§ **Task brief**:
Every picture should be left out, but the lines below must be repeated exactly.
[Information supplied Boundary: Start]
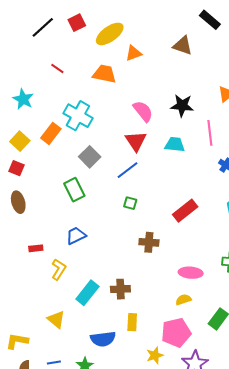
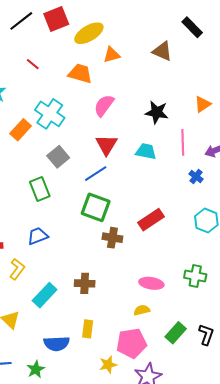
red square: (77, 23) -> (56, 19), size x1.4
pink semicircle: (143, 111) -> (104, 105), moved, turned -110
green square: (130, 203) -> (96, 207), size x2.0
brown cross: (149, 242) -> (112, 238), moved
brown cross: (120, 289) -> (85, 283), moved

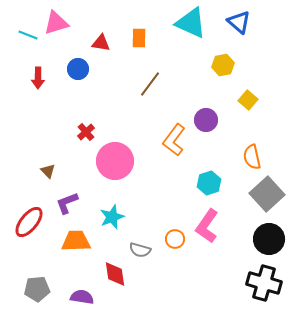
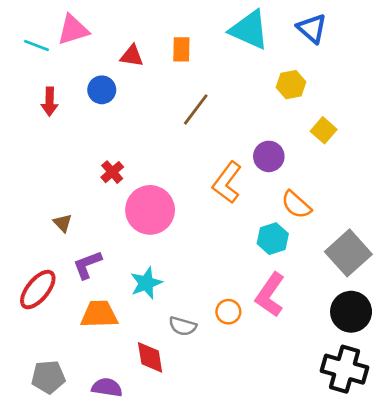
orange semicircle: (252, 157) -> (296, 205), moved, turned -35

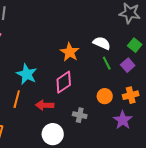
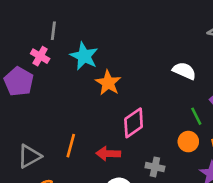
orange star: (70, 52) -> (108, 83), moved
green line: (107, 63) -> (196, 116), moved
cyan star: (27, 74) -> (84, 56), moved

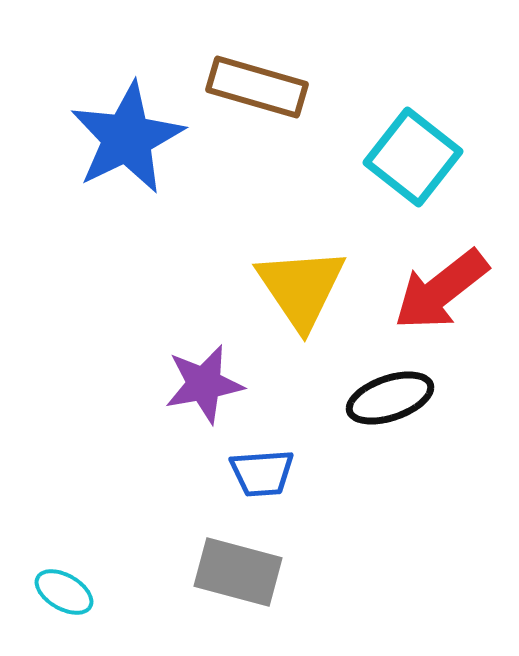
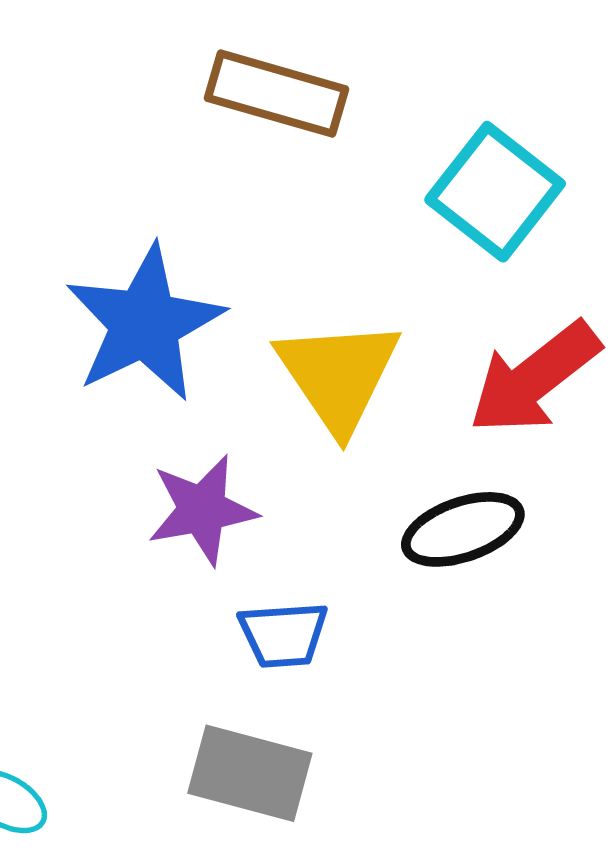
blue star: (127, 138) -> (145, 323), moved

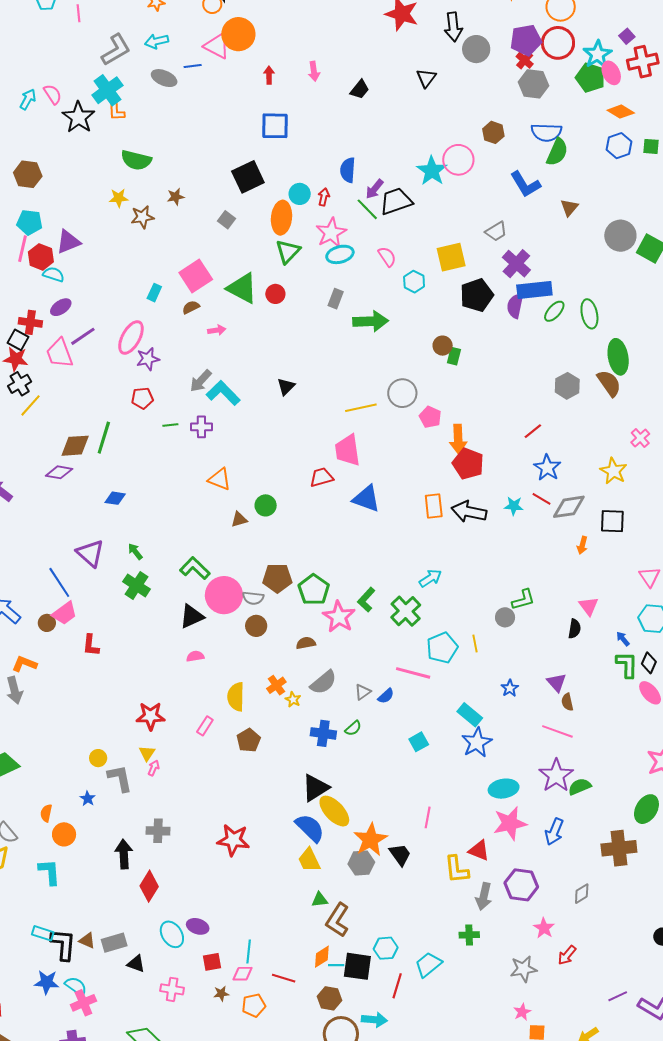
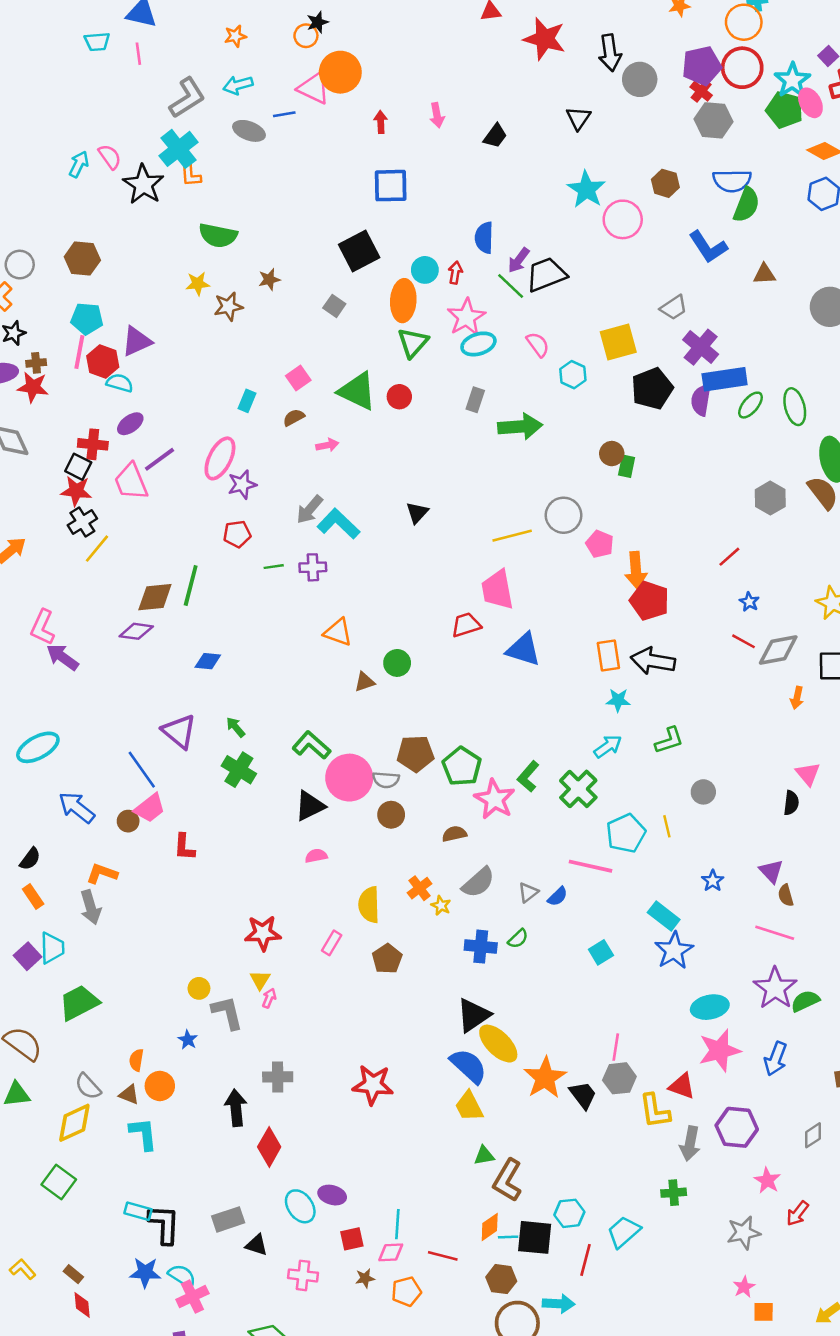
cyan star: (432, 171) -> (586, 189), moved
brown triangle: (569, 208) -> (764, 274), turned 48
pink square: (196, 276) -> (298, 378), size x0.6
blue star: (547, 468) -> (749, 602), size x0.6
cyan star: (514, 506) -> (618, 700), moved
green L-shape: (523, 600) -> (669, 740), moved
gray hexagon: (361, 863) -> (619, 1078), moved
brown triangle: (87, 941) -> (129, 1095), moved

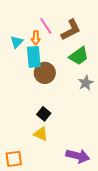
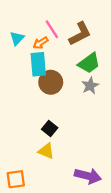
orange arrow: (36, 38) -> (41, 43), turned 56
cyan triangle: (17, 42) -> (17, 38), moved
gray star: (86, 83) -> (90, 86), moved

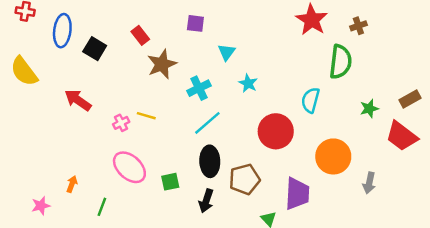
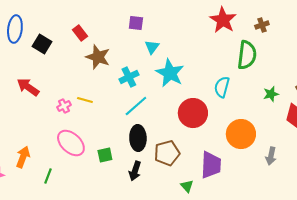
purple square: (195, 23) -> (136, 23), moved
brown star: (162, 64) -> (98, 57), turned -30
cyan star: (248, 83) -> (170, 73), size x1.8
orange arrow: (72, 184) -> (23, 157), size x1.5

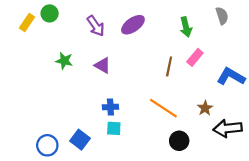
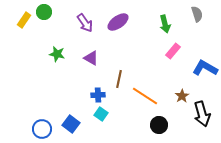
brown line: (169, 66) -> (119, 79), moved
cyan square: (114, 128) -> (101, 114), turned 32
black arrow: (228, 128) -> (202, 114), turned -100

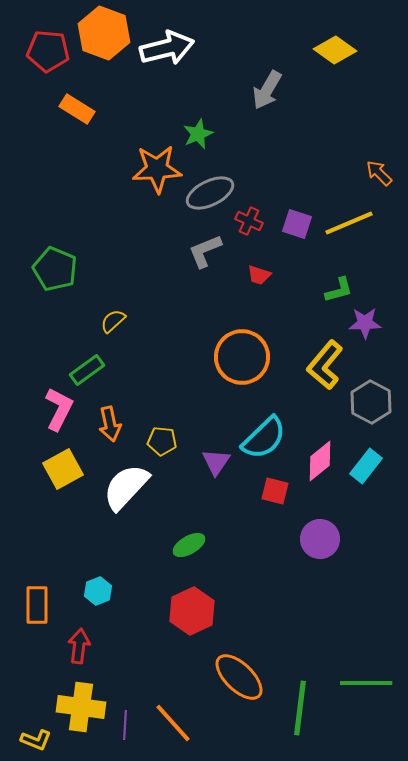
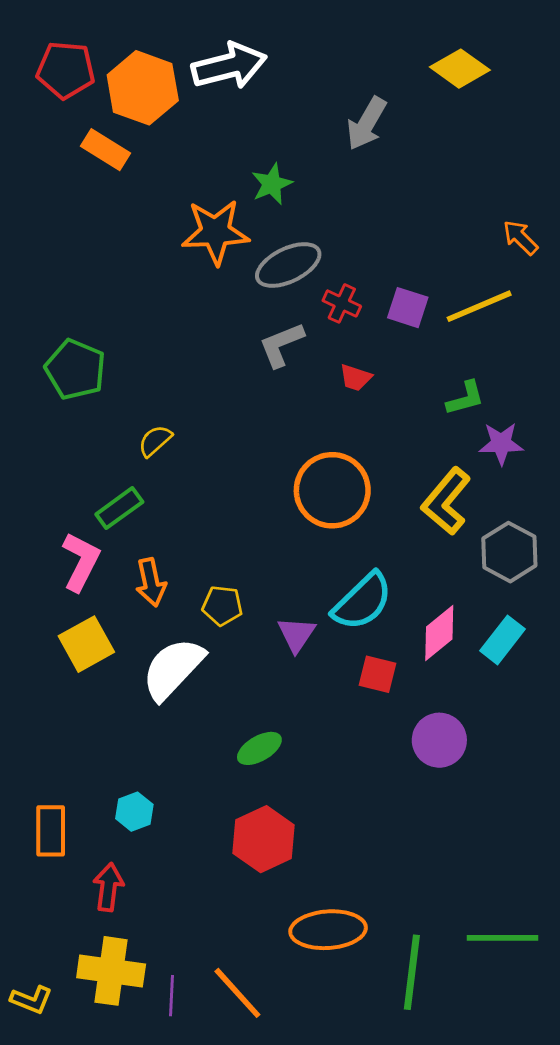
orange hexagon: (104, 33) -> (143, 88), moved
orange ellipse: (239, 677) -> (328, 930), turned -48
yellow L-shape: (36, 740) -> (31, 1000), moved

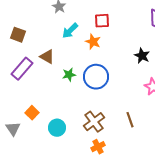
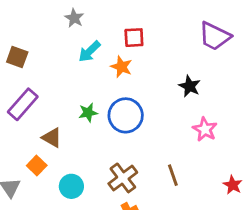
brown triangle: (47, 57) -> (52, 138), moved

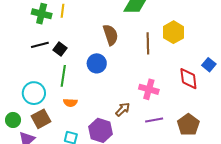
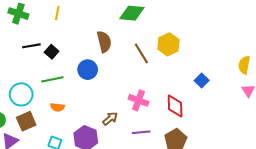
green cross: (42, 14) -> (18, 14), moved
brown line: (148, 43) -> (141, 53), turned -35
green line: (63, 76) -> (52, 79), turned 65
red diamond: (188, 79) -> (175, 106), moved

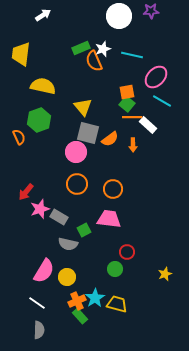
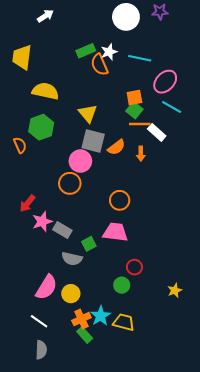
orange circle: (77, 184) -> (70, 183), moved

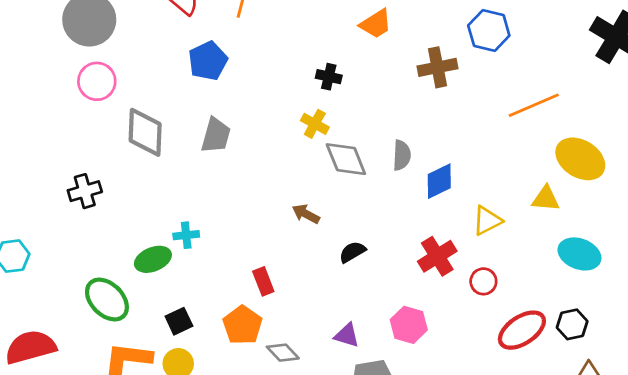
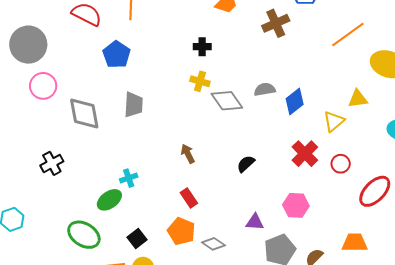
gray semicircle: (402, 155) -> (265, 89), turned -90
yellow triangle: (546, 199) -> (358, 99), moved
brown arrow: (306, 214) -> (188, 154), moved, turned 48

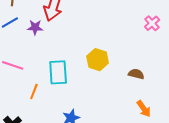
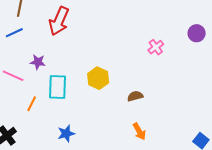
purple star: (35, 27) -> (38, 62), moved
brown semicircle: (136, 74) -> (135, 96), turned -35

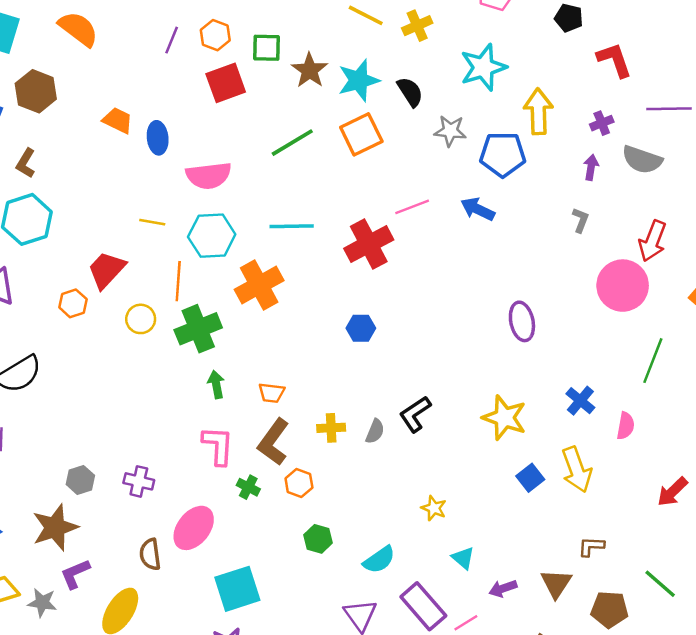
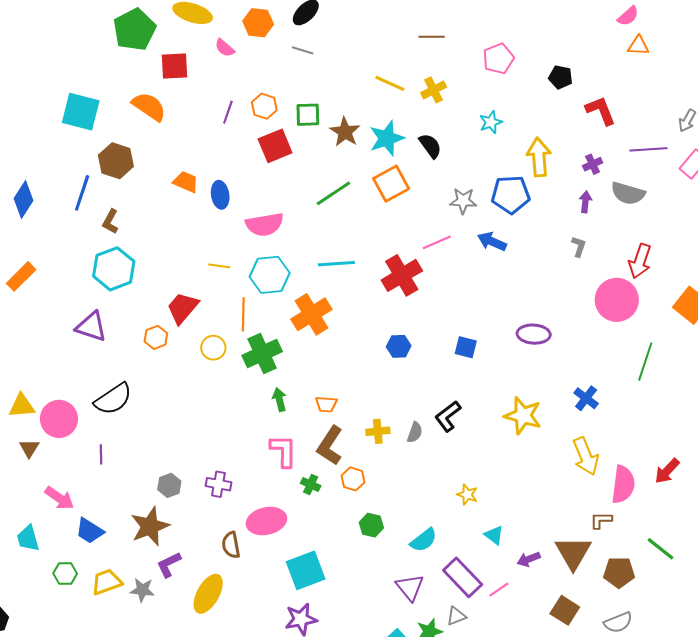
cyan star: (483, 67) -> (491, 122), size x0.6
gray star: (450, 131) -> (463, 201), moved
purple ellipse: (522, 321) -> (534, 334), turned -72
pink semicircle: (626, 426) -> (623, 484), moved, size x1.6
blue square: (530, 478) -> (466, 347), moved, turned -35
pink ellipse: (194, 528) -> (266, 521), turned 42
brown triangle: (556, 583) -> (573, 553), size x1.4

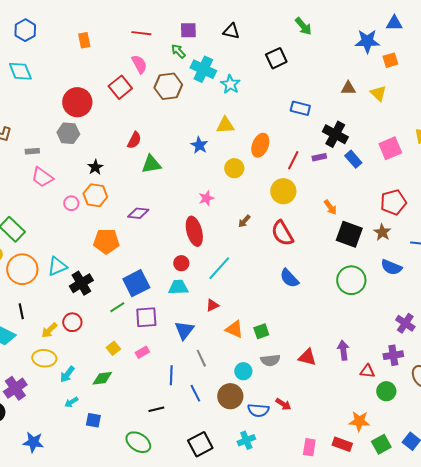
[Information supplied Boundary: End]
§ **Answer area**:
red square: (77, 23) -> (56, 19), size x1.4
pink semicircle: (143, 111) -> (104, 105), moved, turned -110
green square: (130, 203) -> (96, 207), size x2.0
brown cross: (149, 242) -> (112, 238), moved
brown cross: (120, 289) -> (85, 283), moved

orange semicircle: (252, 157) -> (296, 205), moved, turned -35

orange star: (70, 52) -> (108, 83), moved
green line: (107, 63) -> (196, 116), moved
cyan star: (27, 74) -> (84, 56), moved

blue star: (127, 138) -> (145, 323), moved

cyan star: (432, 171) -> (586, 189), moved
brown triangle: (569, 208) -> (764, 274), turned 48
pink square: (196, 276) -> (298, 378), size x0.6
blue star: (547, 468) -> (749, 602), size x0.6
cyan star: (514, 506) -> (618, 700), moved
green L-shape: (523, 600) -> (669, 740), moved
gray hexagon: (361, 863) -> (619, 1078), moved
brown triangle: (87, 941) -> (129, 1095), moved

orange arrow: (36, 38) -> (41, 43), turned 56
cyan triangle: (17, 42) -> (17, 38), moved
gray star: (86, 83) -> (90, 86), moved

purple square: (195, 23) -> (136, 23), moved
brown star: (162, 64) -> (98, 57), turned -30
cyan star: (248, 83) -> (170, 73), size x1.8
orange arrow: (72, 184) -> (23, 157), size x1.5

brown line: (169, 66) -> (119, 79), moved
cyan square: (114, 128) -> (101, 114), turned 32
black arrow: (228, 128) -> (202, 114), turned -100

orange hexagon: (104, 33) -> (143, 88), moved
orange ellipse: (239, 677) -> (328, 930), turned -48
yellow L-shape: (36, 740) -> (31, 1000), moved

brown triangle: (47, 57) -> (52, 138), moved

green cross: (42, 14) -> (18, 14), moved
brown line: (148, 43) -> (141, 53), turned -35
green line: (63, 76) -> (52, 79), turned 65
red diamond: (188, 79) -> (175, 106), moved

orange circle: (77, 184) -> (70, 183), moved

gray semicircle: (402, 155) -> (265, 89), turned -90
yellow triangle: (546, 199) -> (358, 99), moved
brown arrow: (306, 214) -> (188, 154), moved, turned 48

purple star: (35, 27) -> (38, 62), moved
brown semicircle: (136, 74) -> (135, 96), turned -35

cyan star: (483, 67) -> (491, 122), size x0.6
gray star: (450, 131) -> (463, 201), moved
purple ellipse: (522, 321) -> (534, 334), turned -72
pink semicircle: (626, 426) -> (623, 484), moved, size x1.6
blue square: (530, 478) -> (466, 347), moved, turned -35
pink ellipse: (194, 528) -> (266, 521), turned 42
brown triangle: (556, 583) -> (573, 553), size x1.4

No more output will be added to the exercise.